··· Provided material

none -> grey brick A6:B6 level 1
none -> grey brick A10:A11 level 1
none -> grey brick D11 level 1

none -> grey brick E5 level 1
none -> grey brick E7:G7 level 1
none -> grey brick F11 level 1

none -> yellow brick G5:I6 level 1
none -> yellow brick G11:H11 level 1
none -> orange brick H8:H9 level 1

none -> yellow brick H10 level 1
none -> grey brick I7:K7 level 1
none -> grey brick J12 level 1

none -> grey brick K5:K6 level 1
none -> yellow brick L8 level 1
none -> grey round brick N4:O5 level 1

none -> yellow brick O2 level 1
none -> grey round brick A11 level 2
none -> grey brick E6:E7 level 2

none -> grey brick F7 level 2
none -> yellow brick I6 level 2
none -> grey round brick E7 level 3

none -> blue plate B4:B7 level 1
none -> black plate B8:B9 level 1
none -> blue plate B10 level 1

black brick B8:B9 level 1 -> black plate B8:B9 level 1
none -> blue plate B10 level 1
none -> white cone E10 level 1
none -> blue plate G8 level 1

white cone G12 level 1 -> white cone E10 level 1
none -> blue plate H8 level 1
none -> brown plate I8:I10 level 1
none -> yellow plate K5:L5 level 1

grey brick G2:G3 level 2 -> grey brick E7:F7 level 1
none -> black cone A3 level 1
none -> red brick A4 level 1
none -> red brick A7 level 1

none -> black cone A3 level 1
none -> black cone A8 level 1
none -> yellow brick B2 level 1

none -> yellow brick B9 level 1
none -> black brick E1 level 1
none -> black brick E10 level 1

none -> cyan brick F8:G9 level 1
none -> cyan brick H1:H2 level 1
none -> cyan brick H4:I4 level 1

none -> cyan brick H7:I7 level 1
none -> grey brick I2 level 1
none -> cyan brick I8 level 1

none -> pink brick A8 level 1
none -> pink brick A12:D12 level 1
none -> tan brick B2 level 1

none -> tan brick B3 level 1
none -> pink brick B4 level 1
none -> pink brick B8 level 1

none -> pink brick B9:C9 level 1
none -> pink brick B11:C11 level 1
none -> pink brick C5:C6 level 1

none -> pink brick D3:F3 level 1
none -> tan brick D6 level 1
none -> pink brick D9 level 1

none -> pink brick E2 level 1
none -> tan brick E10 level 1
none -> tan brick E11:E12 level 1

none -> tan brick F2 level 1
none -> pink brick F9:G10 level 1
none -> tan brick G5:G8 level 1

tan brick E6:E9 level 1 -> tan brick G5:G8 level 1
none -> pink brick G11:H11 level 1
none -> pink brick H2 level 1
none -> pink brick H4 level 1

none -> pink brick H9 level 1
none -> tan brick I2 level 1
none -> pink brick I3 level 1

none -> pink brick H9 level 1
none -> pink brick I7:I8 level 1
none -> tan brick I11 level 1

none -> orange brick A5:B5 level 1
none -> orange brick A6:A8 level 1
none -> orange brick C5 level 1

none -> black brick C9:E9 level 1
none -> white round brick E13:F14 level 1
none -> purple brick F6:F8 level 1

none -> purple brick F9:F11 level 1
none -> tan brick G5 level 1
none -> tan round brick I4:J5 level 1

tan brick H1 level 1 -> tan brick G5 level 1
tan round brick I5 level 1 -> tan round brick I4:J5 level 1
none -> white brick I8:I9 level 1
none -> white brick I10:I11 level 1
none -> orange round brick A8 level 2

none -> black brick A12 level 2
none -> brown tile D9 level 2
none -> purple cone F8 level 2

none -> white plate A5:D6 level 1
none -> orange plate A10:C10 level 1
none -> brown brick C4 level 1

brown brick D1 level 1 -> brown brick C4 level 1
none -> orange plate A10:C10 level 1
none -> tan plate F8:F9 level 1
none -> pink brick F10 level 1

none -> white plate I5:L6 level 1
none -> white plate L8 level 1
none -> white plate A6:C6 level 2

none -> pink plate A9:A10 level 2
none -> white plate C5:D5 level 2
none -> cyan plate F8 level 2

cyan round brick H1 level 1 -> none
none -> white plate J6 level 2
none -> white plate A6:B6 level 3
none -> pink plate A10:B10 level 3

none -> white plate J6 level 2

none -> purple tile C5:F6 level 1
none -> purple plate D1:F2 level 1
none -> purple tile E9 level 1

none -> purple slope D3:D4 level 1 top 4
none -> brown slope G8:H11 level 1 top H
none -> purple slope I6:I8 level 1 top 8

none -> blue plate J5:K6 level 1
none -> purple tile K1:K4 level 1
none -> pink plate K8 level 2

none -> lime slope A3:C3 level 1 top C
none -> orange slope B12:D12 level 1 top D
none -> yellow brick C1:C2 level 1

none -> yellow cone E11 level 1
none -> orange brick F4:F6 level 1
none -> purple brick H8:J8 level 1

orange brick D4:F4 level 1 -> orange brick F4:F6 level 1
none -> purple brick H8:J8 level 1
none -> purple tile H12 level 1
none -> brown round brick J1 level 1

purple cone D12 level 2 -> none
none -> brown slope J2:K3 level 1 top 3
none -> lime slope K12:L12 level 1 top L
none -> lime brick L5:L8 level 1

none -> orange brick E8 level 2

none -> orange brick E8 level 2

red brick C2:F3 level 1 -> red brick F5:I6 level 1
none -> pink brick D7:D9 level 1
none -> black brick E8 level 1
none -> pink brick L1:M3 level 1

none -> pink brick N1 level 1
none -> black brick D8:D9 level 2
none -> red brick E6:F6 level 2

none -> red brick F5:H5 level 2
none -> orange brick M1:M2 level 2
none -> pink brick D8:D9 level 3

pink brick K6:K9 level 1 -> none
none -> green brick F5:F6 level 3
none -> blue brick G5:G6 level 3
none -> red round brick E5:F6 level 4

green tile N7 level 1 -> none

······

> **What the task asks**
Each line of the listing should be echoed back exactly.

> **Output of the task**
none -> grey brick A6:B6 level 1
none -> grey brick A10:A11 level 1
none -> grey brick D11 level 1

none -> grey brick E5 level 1
none -> grey brick E7:G7 level 1
none -> grey brick F11 level 1

none -> yellow brick G5:I6 level 1
none -> yellow brick G11:H11 level 1
none -> orange brick H8:H9 level 1

none -> yellow brick H10 level 1
none -> grey brick I7:K7 level 1
none -> grey brick J12 level 1

none -> grey brick K5:K6 level 1
none -> yellow brick L8 level 1
none -> grey round brick N4:O5 level 1

none -> yellow brick O2 level 1
none -> grey round brick A11 level 2
none -> grey brick E6:E7 level 2

none -> grey brick F7 level 2
none -> yellow brick I6 level 2
none -> grey round brick E7 level 3

none -> blue plate B4:B7 level 1
none -> black plate B8:B9 level 1
none -> blue plate B10 level 1

black brick B8:B9 level 1 -> black plate B8:B9 level 1
none -> blue plate B10 level 1
none -> white cone E10 level 1
none -> blue plate G8 level 1

white cone G12 level 1 -> white cone E10 level 1
none -> blue plate H8 level 1
none -> brown plate I8:I10 level 1
none -> yellow plate K5:L5 level 1

grey brick G2:G3 level 2 -> grey brick E7:F7 level 1
none -> black cone A3 level 1
none -> red brick A4 level 1
none -> red brick A7 level 1

none -> black cone A3 level 1
none -> black cone A8 level 1
none -> yellow brick B2 level 1

none -> yellow brick B9 level 1
none -> black brick E1 level 1
none -> black brick E10 level 1

none -> cyan brick F8:G9 level 1
none -> cyan brick H1:H2 level 1
none -> cyan brick H4:I4 level 1

none -> cyan brick H7:I7 level 1
none -> grey brick I2 level 1
none -> cyan brick I8 level 1

none -> pink brick A8 level 1
none -> pink brick A12:D12 level 1
none -> tan brick B2 level 1

none -> tan brick B3 level 1
none -> pink brick B4 level 1
none -> pink brick B8 level 1

none -> pink brick B9:C9 level 1
none -> pink brick B11:C11 level 1
none -> pink brick C5:C6 level 1

none -> pink brick D3:F3 level 1
none -> tan brick D6 level 1
none -> pink brick D9 level 1

none -> pink brick E2 level 1
none -> tan brick E10 level 1
none -> tan brick E11:E12 level 1

none -> tan brick F2 level 1
none -> pink brick F9:G10 level 1
none -> tan brick G5:G8 level 1

tan brick E6:E9 level 1 -> tan brick G5:G8 level 1
none -> pink brick G11:H11 level 1
none -> pink brick H2 level 1
none -> pink brick H4 level 1

none -> pink brick H9 level 1
none -> tan brick I2 level 1
none -> pink brick I3 level 1

none -> pink brick H9 level 1
none -> pink brick I7:I8 level 1
none -> tan brick I11 level 1

none -> orange brick A5:B5 level 1
none -> orange brick A6:A8 level 1
none -> orange brick C5 level 1

none -> black brick C9:E9 level 1
none -> white round brick E13:F14 level 1
none -> purple brick F6:F8 level 1

none -> purple brick F9:F11 level 1
none -> tan brick G5 level 1
none -> tan round brick I4:J5 level 1

tan brick H1 level 1 -> tan brick G5 level 1
tan round brick I5 level 1 -> tan round brick I4:J5 level 1
none -> white brick I8:I9 level 1
none -> white brick I10:I11 level 1
none -> orange round brick A8 level 2

none -> black brick A12 level 2
none -> brown tile D9 level 2
none -> purple cone F8 level 2

none -> white plate A5:D6 level 1
none -> orange plate A10:C10 level 1
none -> brown brick C4 level 1

brown brick D1 level 1 -> brown brick C4 level 1
none -> orange plate A10:C10 level 1
none -> tan plate F8:F9 level 1
none -> pink brick F10 level 1

none -> white plate I5:L6 level 1
none -> white plate L8 level 1
none -> white plate A6:C6 level 2

none -> pink plate A9:A10 level 2
none -> white plate C5:D5 level 2
none -> cyan plate F8 level 2

cyan round brick H1 level 1 -> none
none -> white plate J6 level 2
none -> white plate A6:B6 level 3
none -> pink plate A10:B10 level 3

none -> white plate J6 level 2

none -> purple tile C5:F6 level 1
none -> purple plate D1:F2 level 1
none -> purple tile E9 level 1

none -> purple slope D3:D4 level 1 top 4
none -> brown slope G8:H11 level 1 top H
none -> purple slope I6:I8 level 1 top 8

none -> blue plate J5:K6 level 1
none -> purple tile K1:K4 level 1
none -> pink plate K8 level 2

none -> lime slope A3:C3 level 1 top C
none -> orange slope B12:D12 level 1 top D
none -> yellow brick C1:C2 level 1

none -> yellow cone E11 level 1
none -> orange brick F4:F6 level 1
none -> purple brick H8:J8 level 1

orange brick D4:F4 level 1 -> orange brick F4:F6 level 1
none -> purple brick H8:J8 level 1
none -> purple tile H12 level 1
none -> brown round brick J1 level 1

purple cone D12 level 2 -> none
none -> brown slope J2:K3 level 1 top 3
none -> lime slope K12:L12 level 1 top L
none -> lime brick L5:L8 level 1

none -> orange brick E8 level 2

none -> orange brick E8 level 2

red brick C2:F3 level 1 -> red brick F5:I6 level 1
none -> pink brick D7:D9 level 1
none -> black brick E8 level 1
none -> pink brick L1:M3 level 1

none -> pink brick N1 level 1
none -> black brick D8:D9 level 2
none -> red brick E6:F6 level 2

none -> red brick F5:H5 level 2
none -> orange brick M1:M2 level 2
none -> pink brick D8:D9 level 3

pink brick K6:K9 level 1 -> none
none -> green brick F5:F6 level 3
none -> blue brick G5:G6 level 3
none -> red round brick E5:F6 level 4

green tile N7 level 1 -> none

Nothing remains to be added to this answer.